BEGIN Exercise inputs

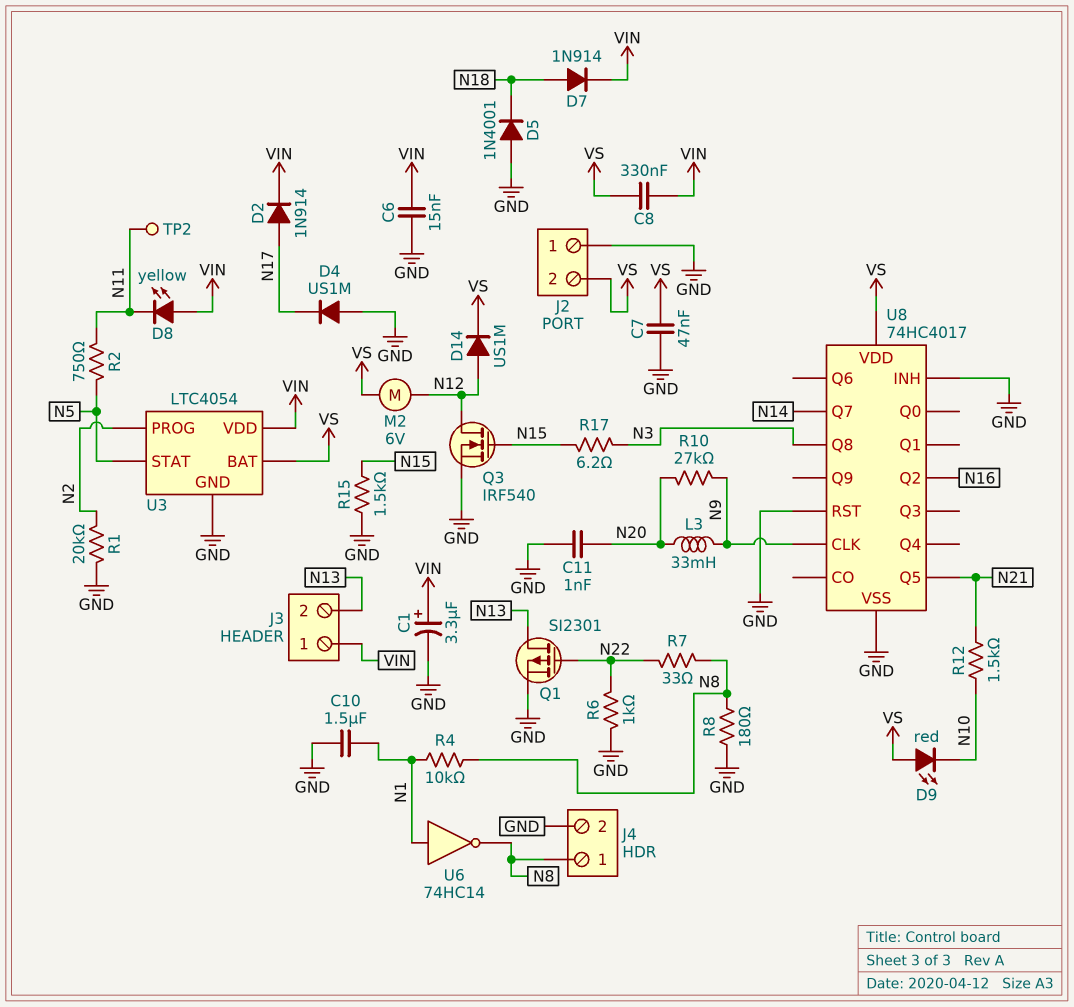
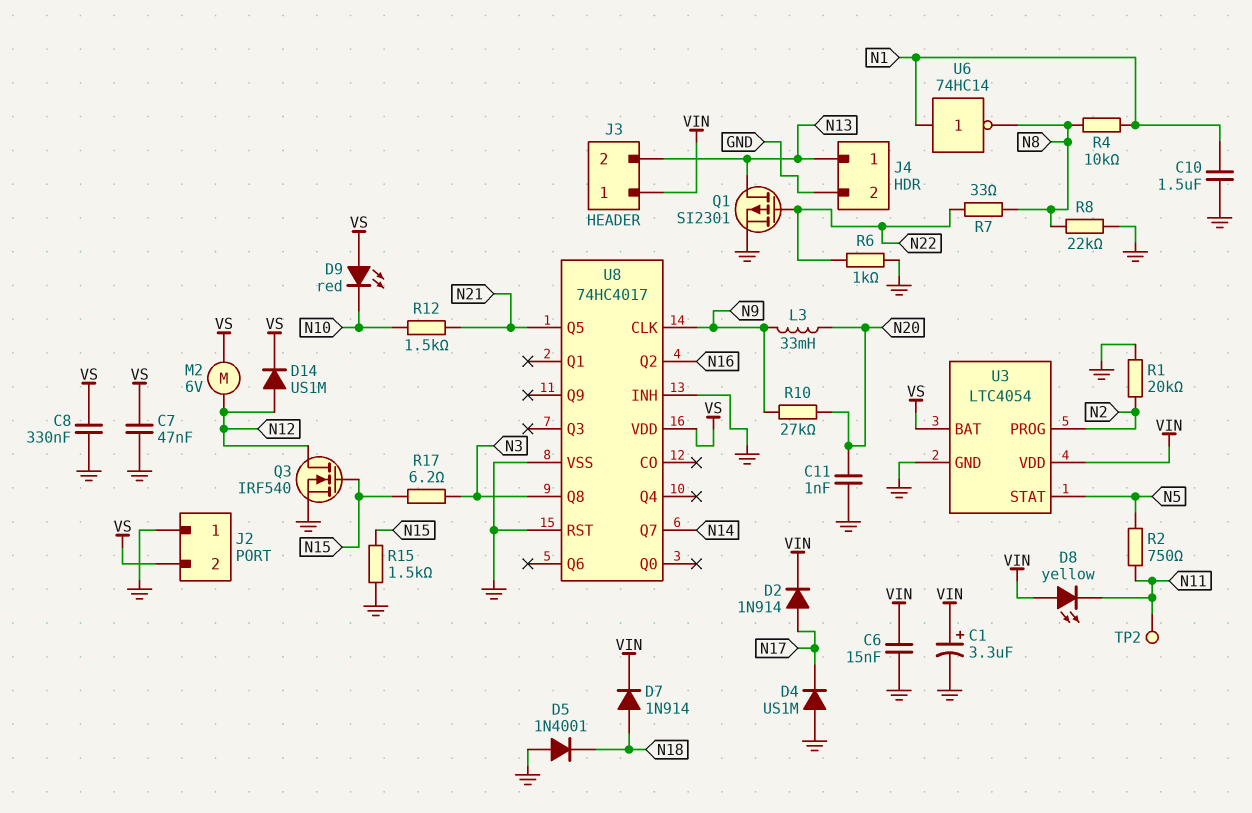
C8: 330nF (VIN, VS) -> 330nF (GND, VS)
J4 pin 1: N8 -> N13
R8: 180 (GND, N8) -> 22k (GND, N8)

END Exercise inputs
BEGIN Exercise inputs

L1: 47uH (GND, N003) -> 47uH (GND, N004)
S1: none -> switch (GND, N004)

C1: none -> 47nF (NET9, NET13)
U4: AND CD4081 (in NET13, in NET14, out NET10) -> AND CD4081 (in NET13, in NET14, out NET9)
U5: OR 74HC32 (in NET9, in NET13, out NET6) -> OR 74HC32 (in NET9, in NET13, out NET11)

END Exercise inputs

In your answer, include only the lines above starting at the line that holds "C8: 330nF (VIN, VS) -> 330nF (GND, VS)" and ending at the line that holds "R8: 180 (GND, N8) -> 22k (GND, N8)", copied exactly.

C8: 330nF (VIN, VS) -> 330nF (GND, VS)
J4 pin 1: N8 -> N13
R8: 180 (GND, N8) -> 22k (GND, N8)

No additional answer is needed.